Records provided: Begin

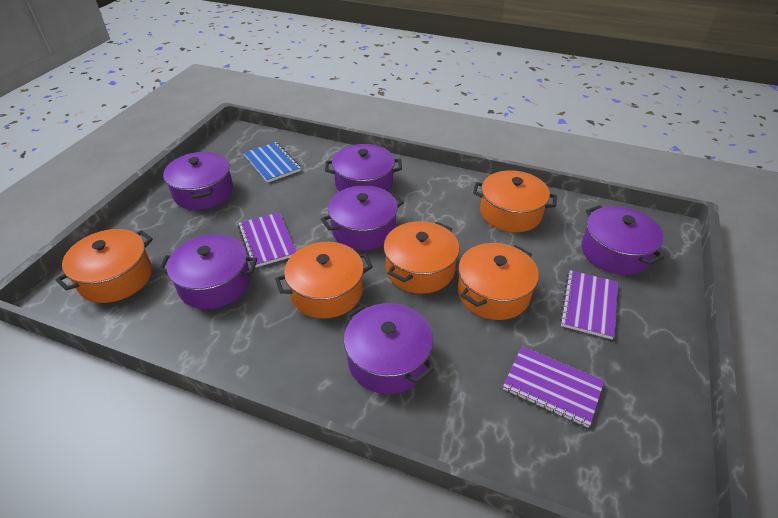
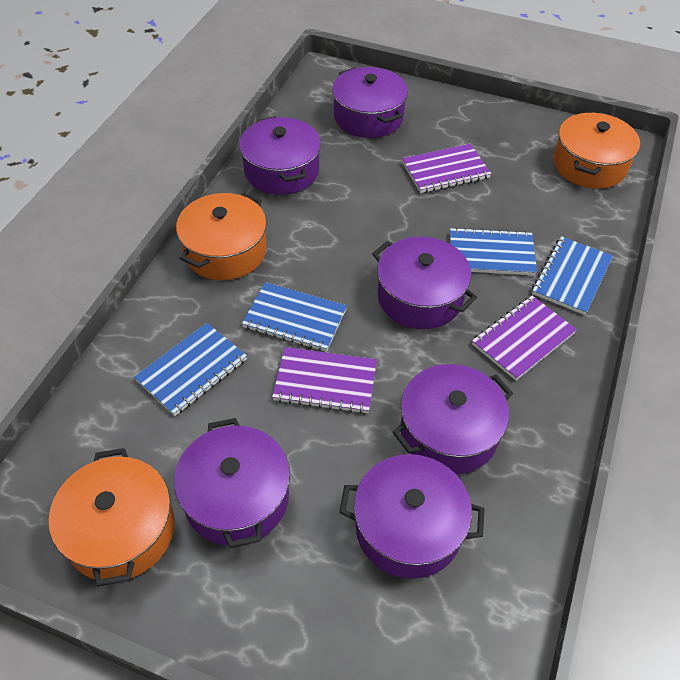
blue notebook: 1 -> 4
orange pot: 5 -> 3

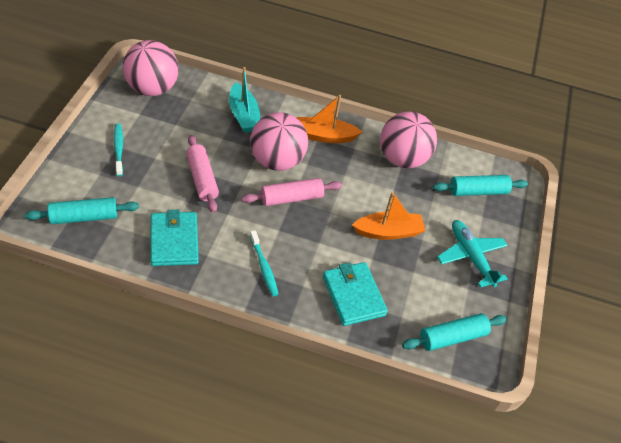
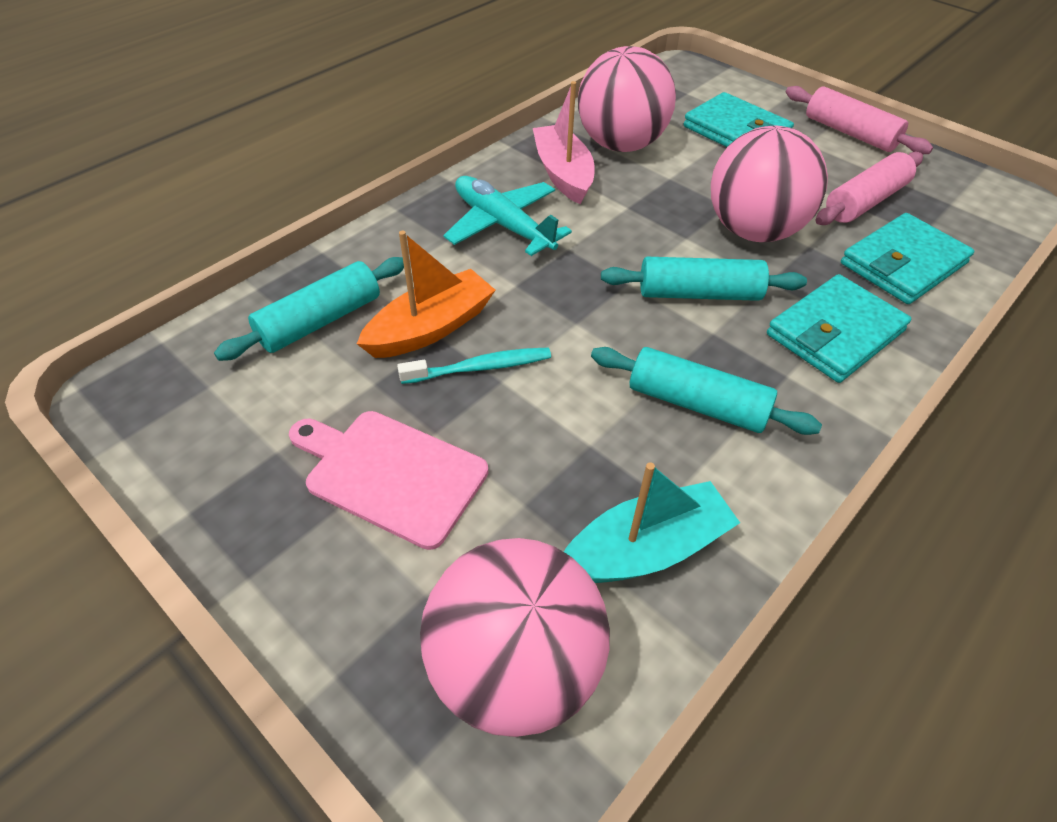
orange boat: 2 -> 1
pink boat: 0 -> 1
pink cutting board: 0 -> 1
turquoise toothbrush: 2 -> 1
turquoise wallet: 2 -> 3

Records provided: End
Records provided: Begin

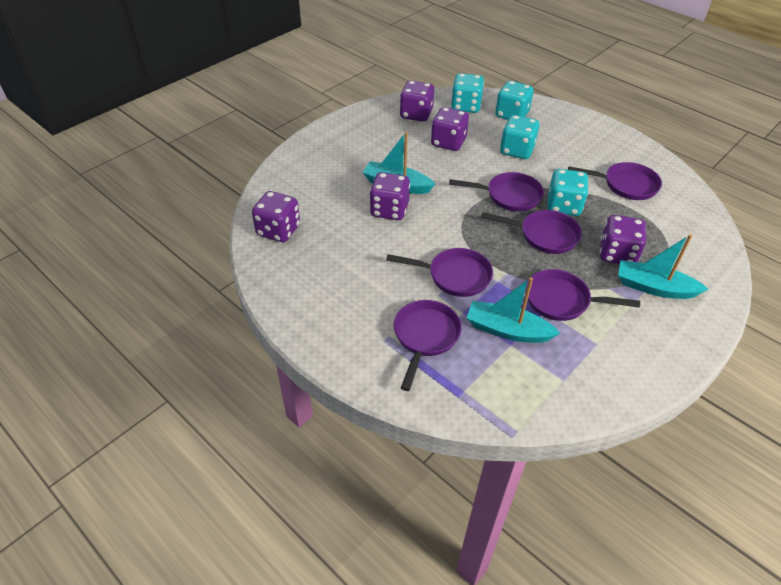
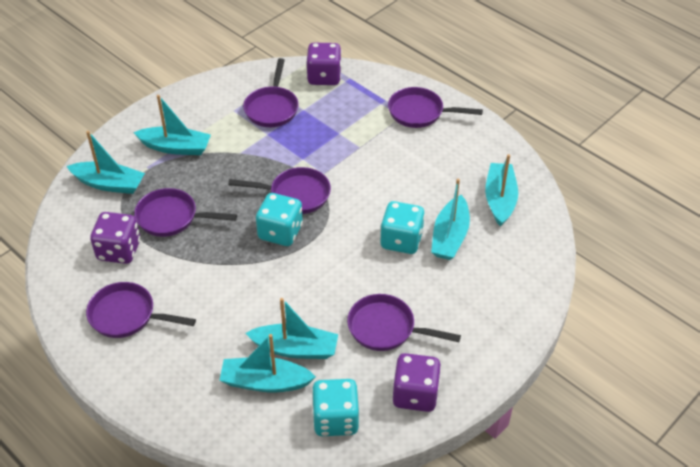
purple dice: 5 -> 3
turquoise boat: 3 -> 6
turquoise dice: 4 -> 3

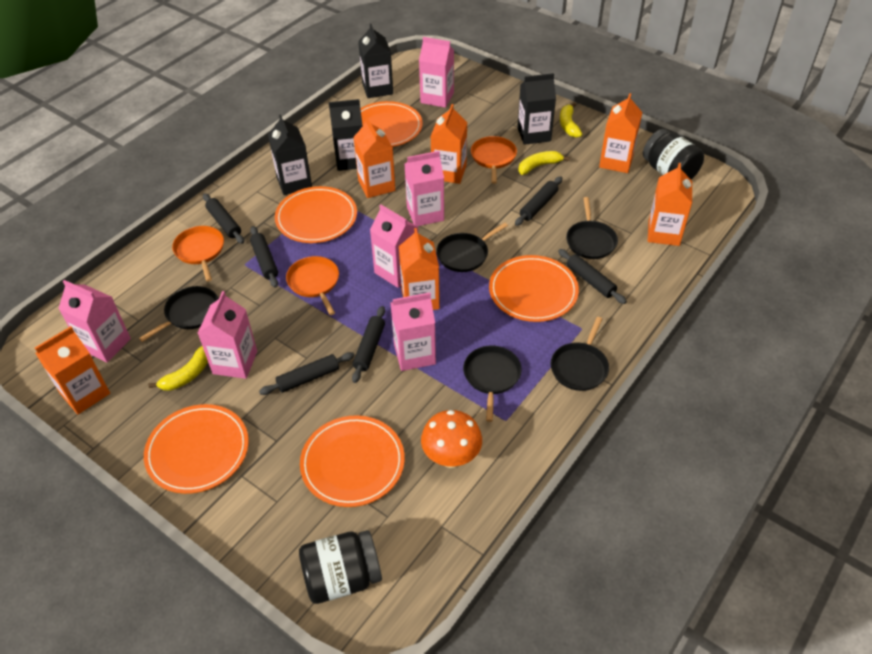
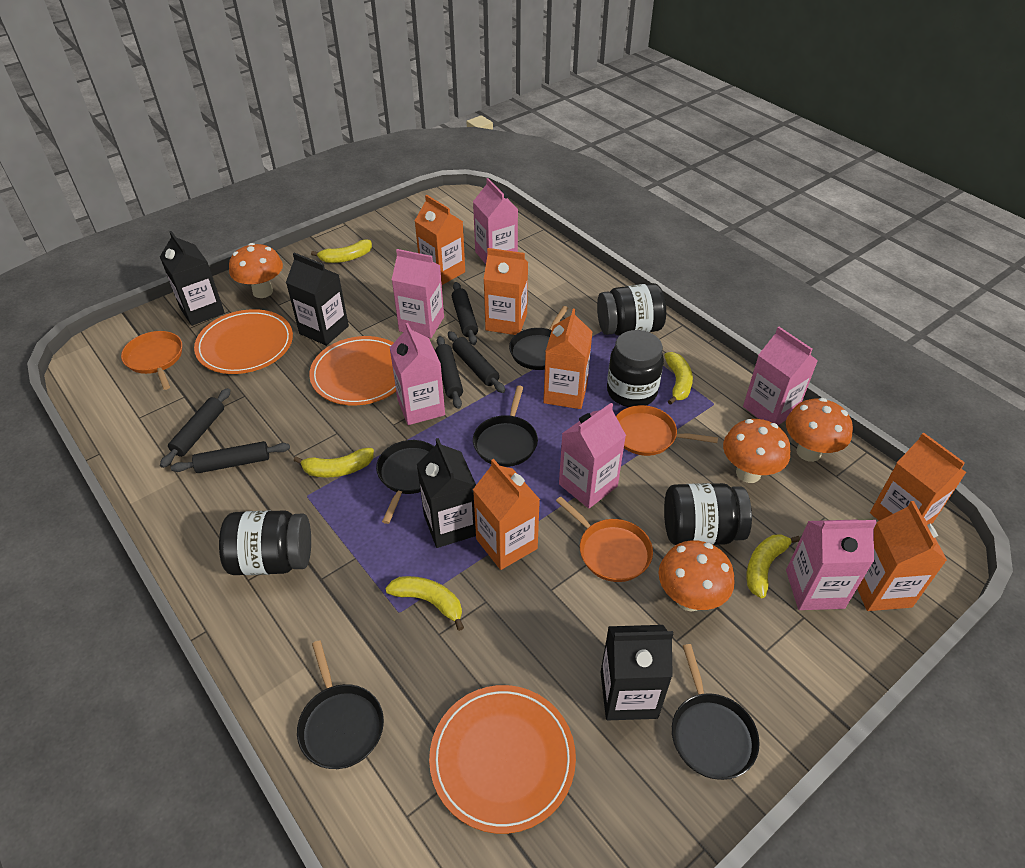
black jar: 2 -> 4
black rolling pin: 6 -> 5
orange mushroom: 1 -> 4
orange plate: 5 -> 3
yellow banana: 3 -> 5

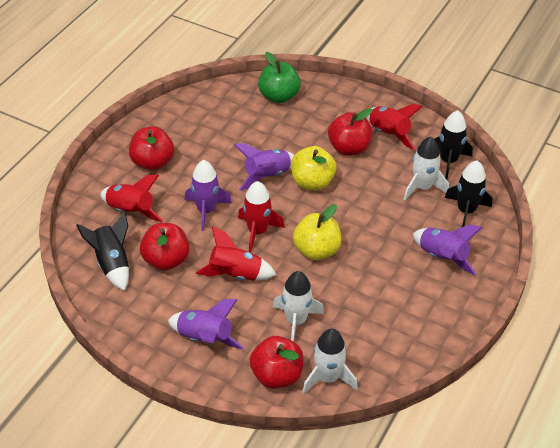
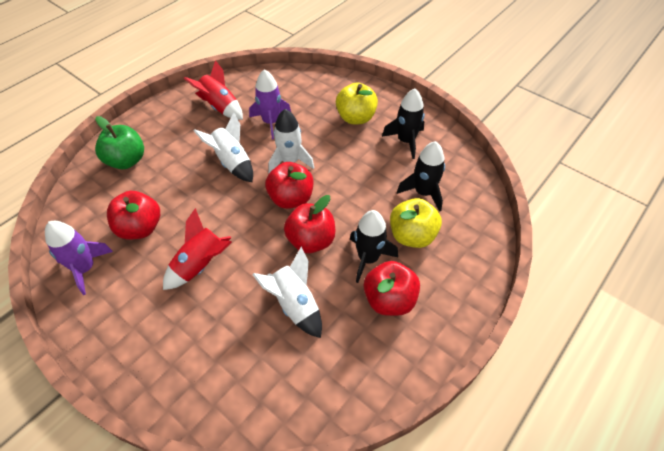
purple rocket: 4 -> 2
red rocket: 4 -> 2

Records provided: End

* Exercise directions:
Copy back exactly the lines above from the one containing "turquoise boat: 3 -> 6" through the one containing "red rocket: 4 -> 2", and leave every picture behind.

* Answer area:
turquoise boat: 3 -> 6
turquoise dice: 4 -> 3

black jar: 2 -> 4
black rolling pin: 6 -> 5
orange mushroom: 1 -> 4
orange plate: 5 -> 3
yellow banana: 3 -> 5

purple rocket: 4 -> 2
red rocket: 4 -> 2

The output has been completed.